> [Task brief]: Only one stretch of the listing below is wanted. Begin at the line that has "AUDIO pin TX: TX -> 3", stop after the line that has "RADIO2 pin CE: 5 -> 3", and repeat every line in between exactly.

[Opening Given data section]

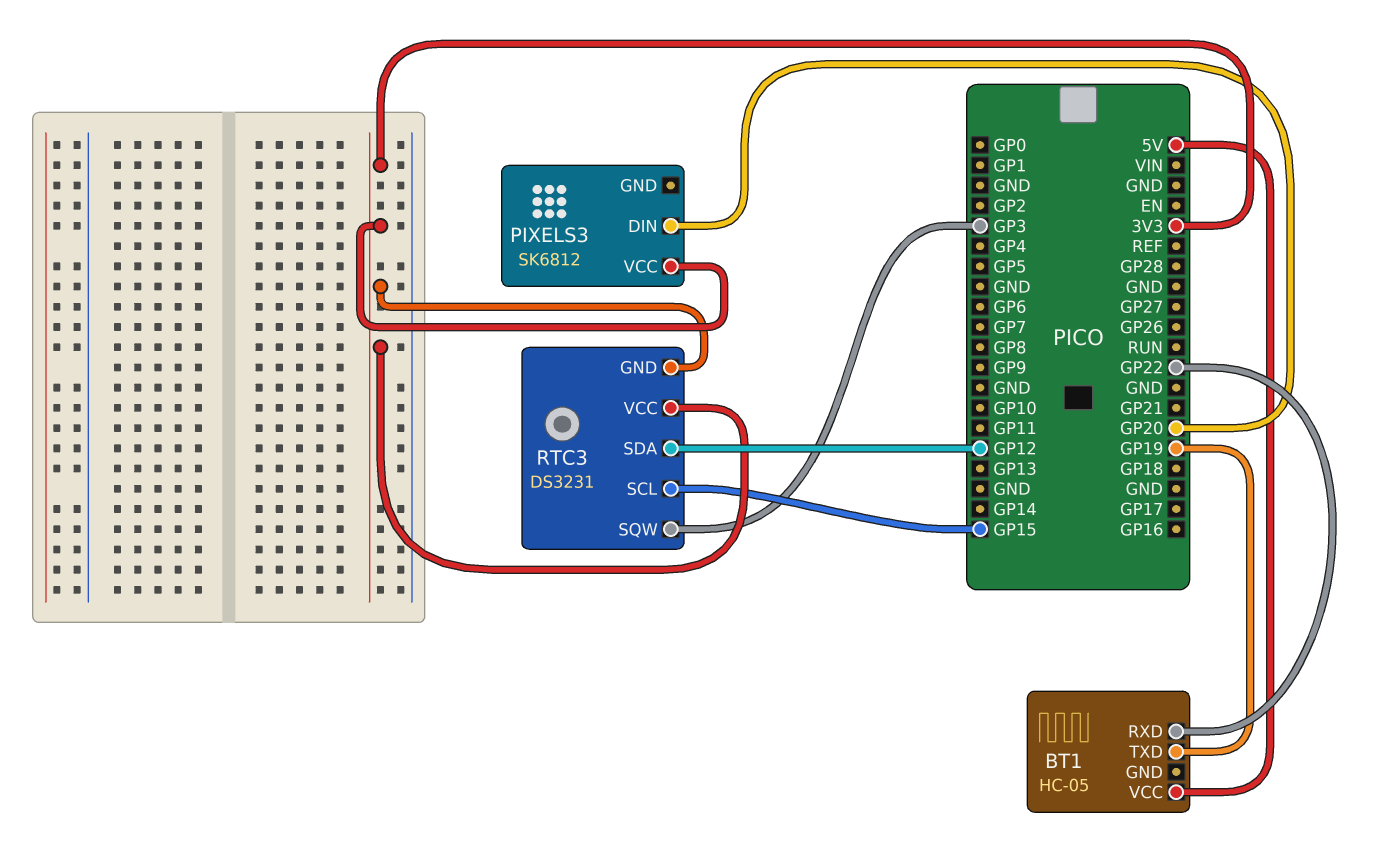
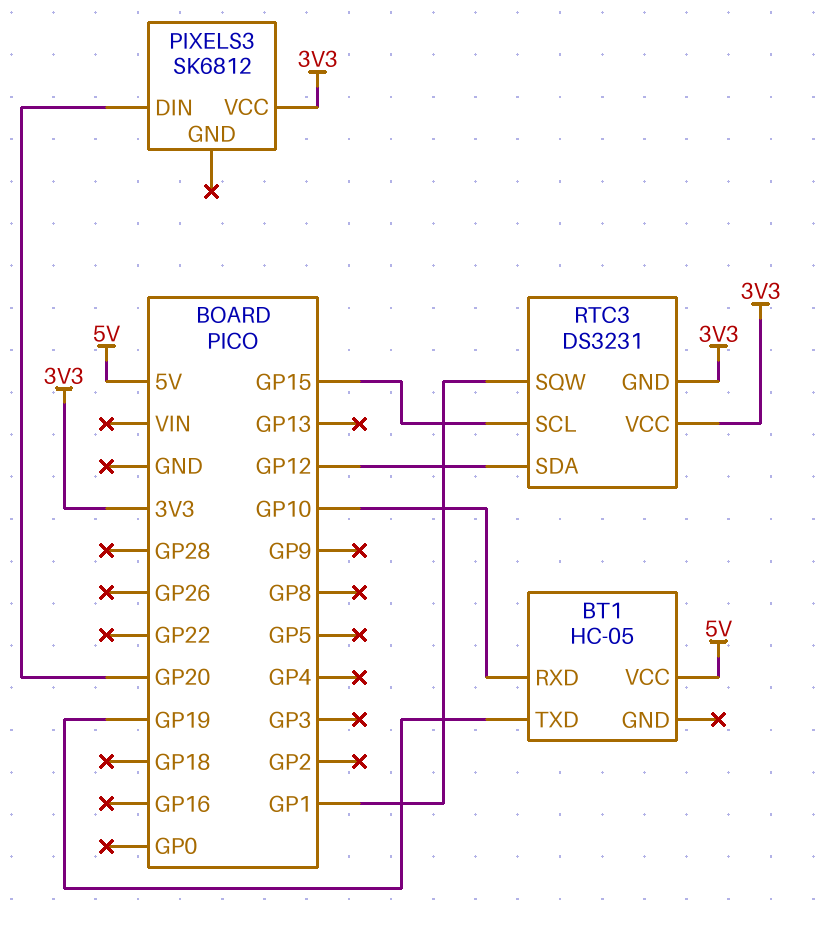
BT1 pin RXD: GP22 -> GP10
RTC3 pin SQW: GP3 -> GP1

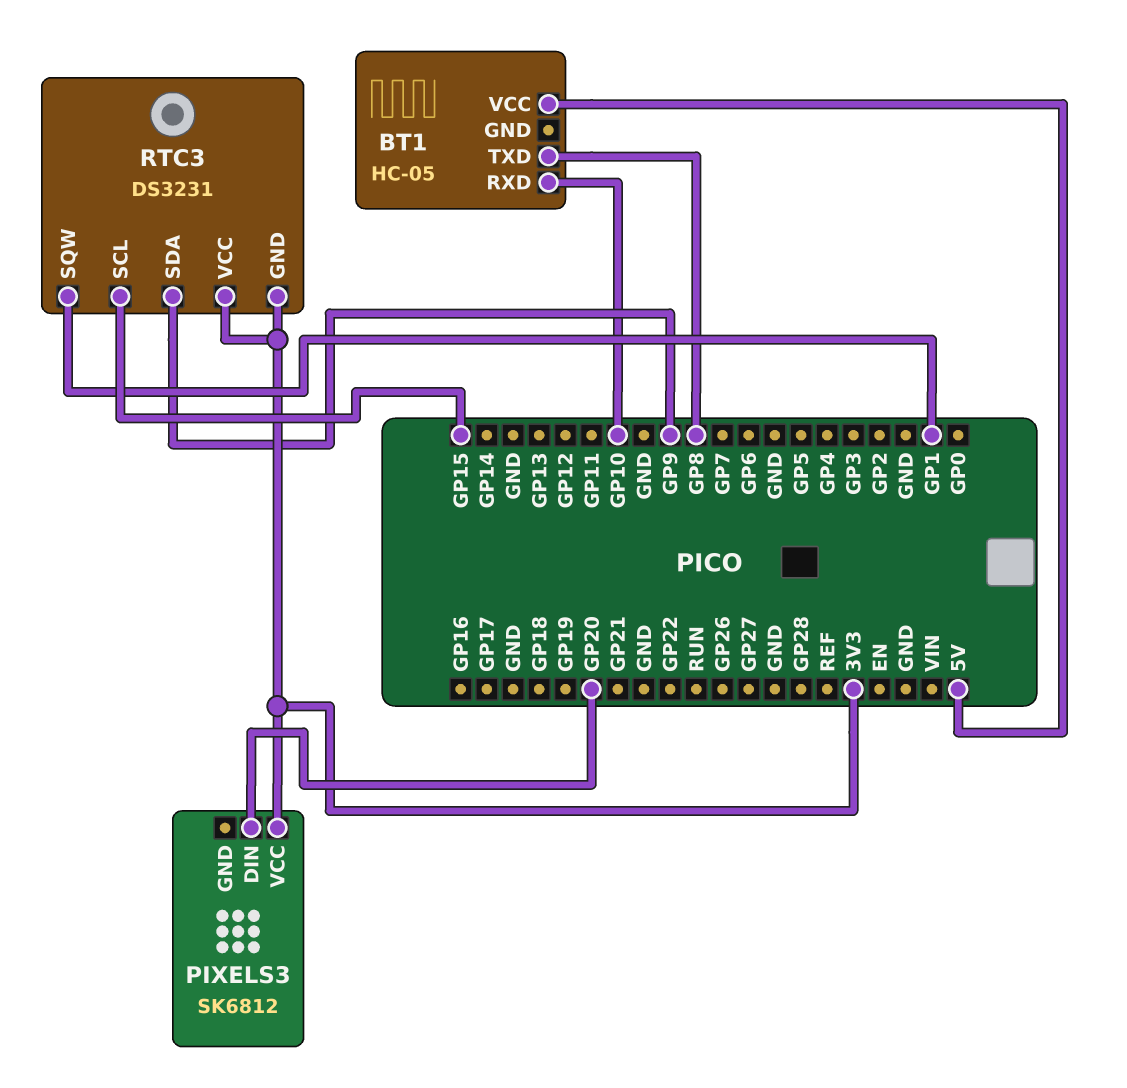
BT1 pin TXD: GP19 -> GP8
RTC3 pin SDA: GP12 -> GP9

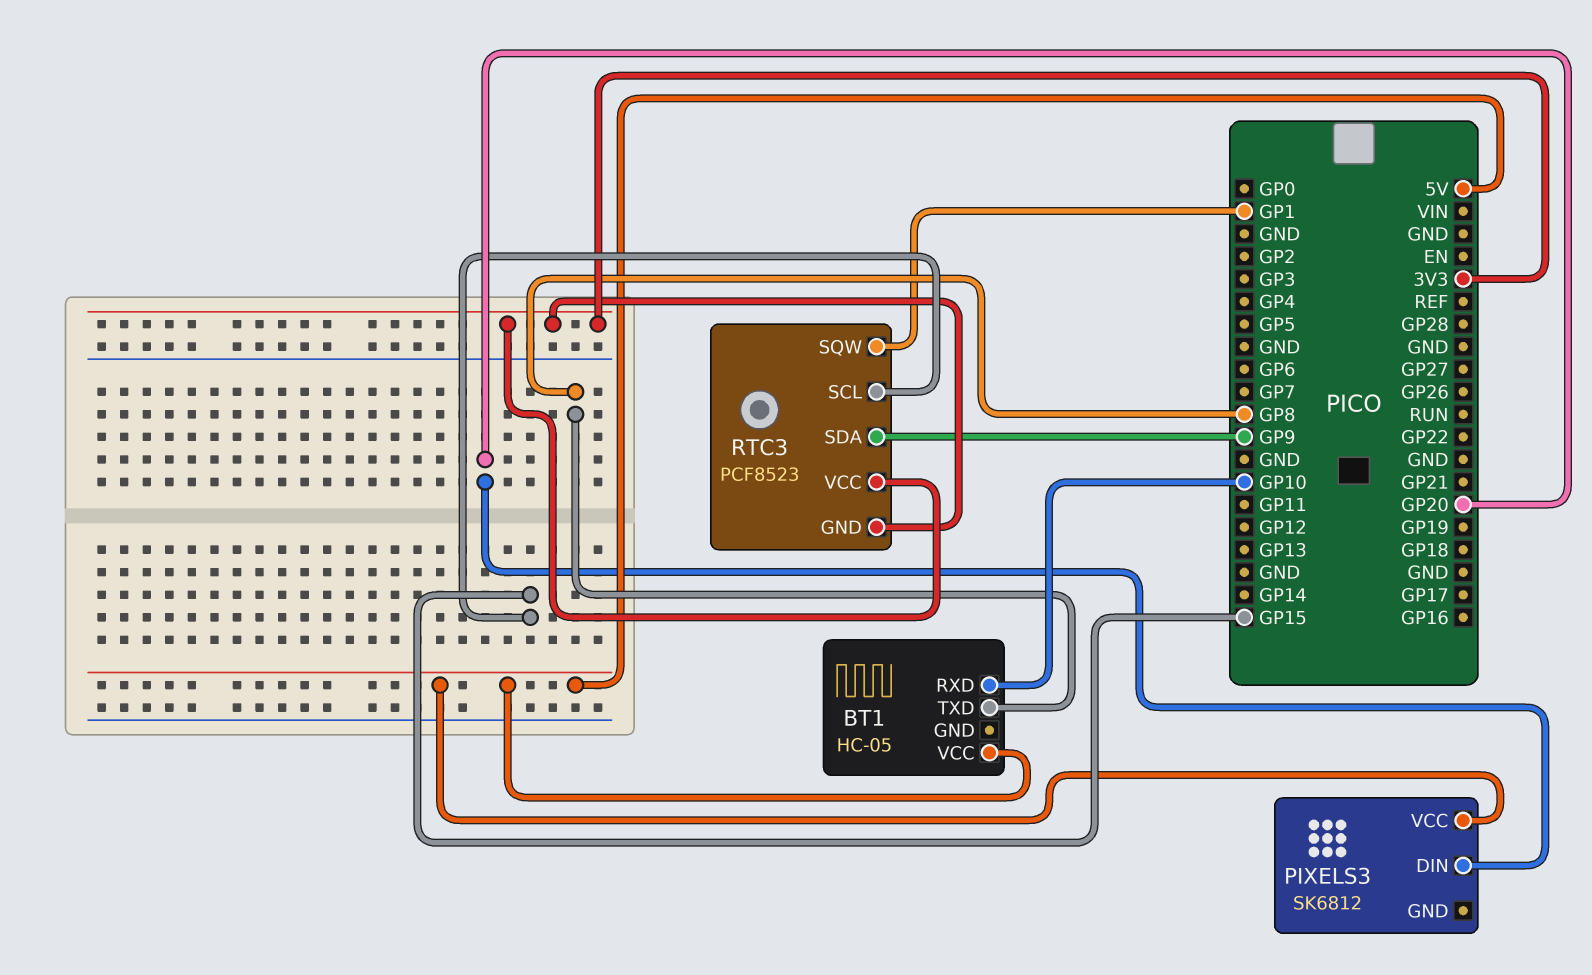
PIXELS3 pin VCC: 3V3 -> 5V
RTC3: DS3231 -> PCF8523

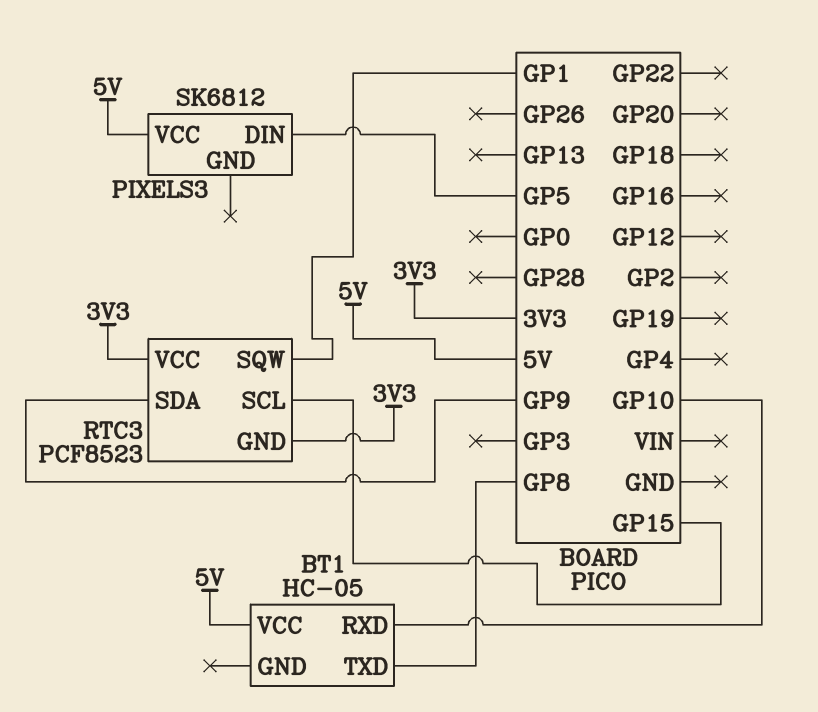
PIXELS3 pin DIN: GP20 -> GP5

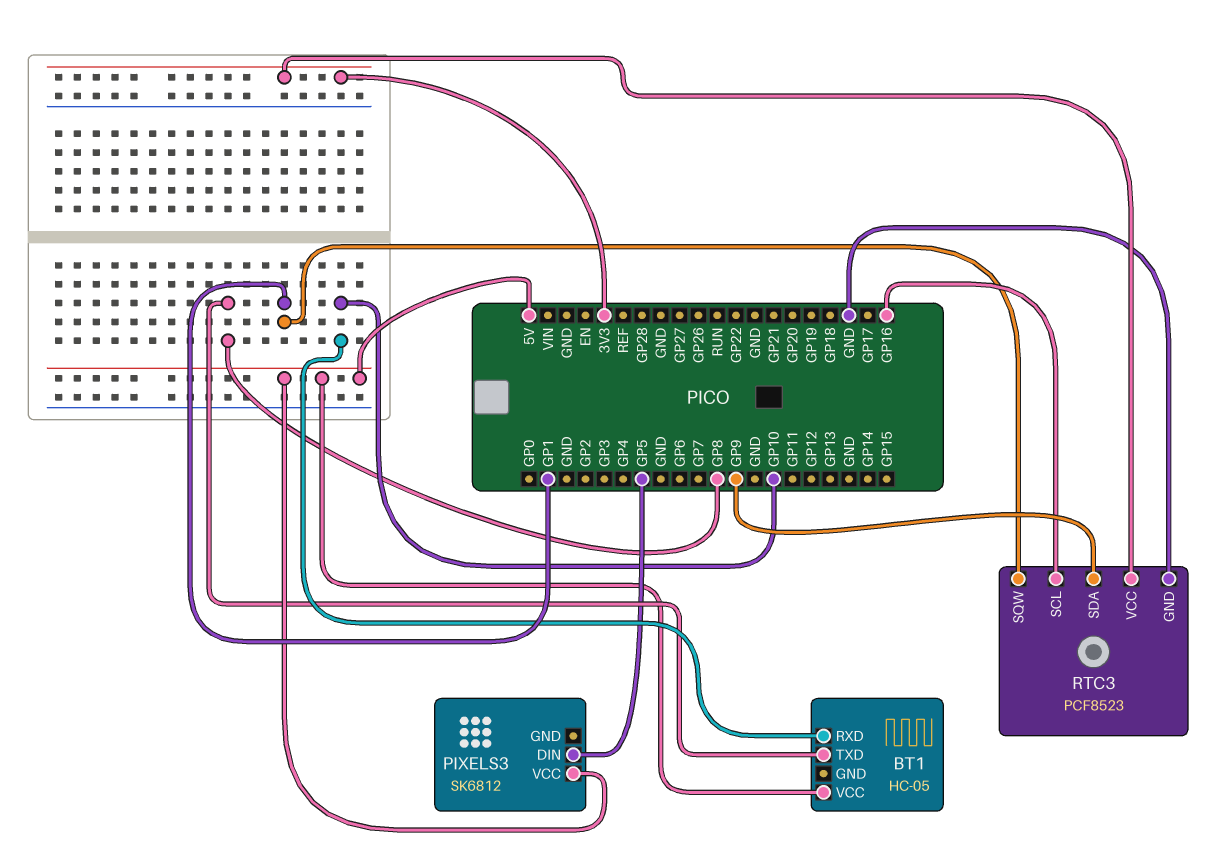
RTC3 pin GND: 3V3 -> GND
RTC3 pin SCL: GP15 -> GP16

[Closing Given data section]
[Opening Given data section]

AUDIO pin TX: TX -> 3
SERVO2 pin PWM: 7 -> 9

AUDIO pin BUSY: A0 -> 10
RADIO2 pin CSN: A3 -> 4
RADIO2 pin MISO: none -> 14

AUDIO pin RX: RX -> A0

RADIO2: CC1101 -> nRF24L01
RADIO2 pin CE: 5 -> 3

[Closing Given data section]

> [Answer box]:
AUDIO pin TX: TX -> 3
SERVO2 pin PWM: 7 -> 9

AUDIO pin BUSY: A0 -> 10
RADIO2 pin CSN: A3 -> 4
RADIO2 pin MISO: none -> 14

AUDIO pin RX: RX -> A0

RADIO2: CC1101 -> nRF24L01
RADIO2 pin CE: 5 -> 3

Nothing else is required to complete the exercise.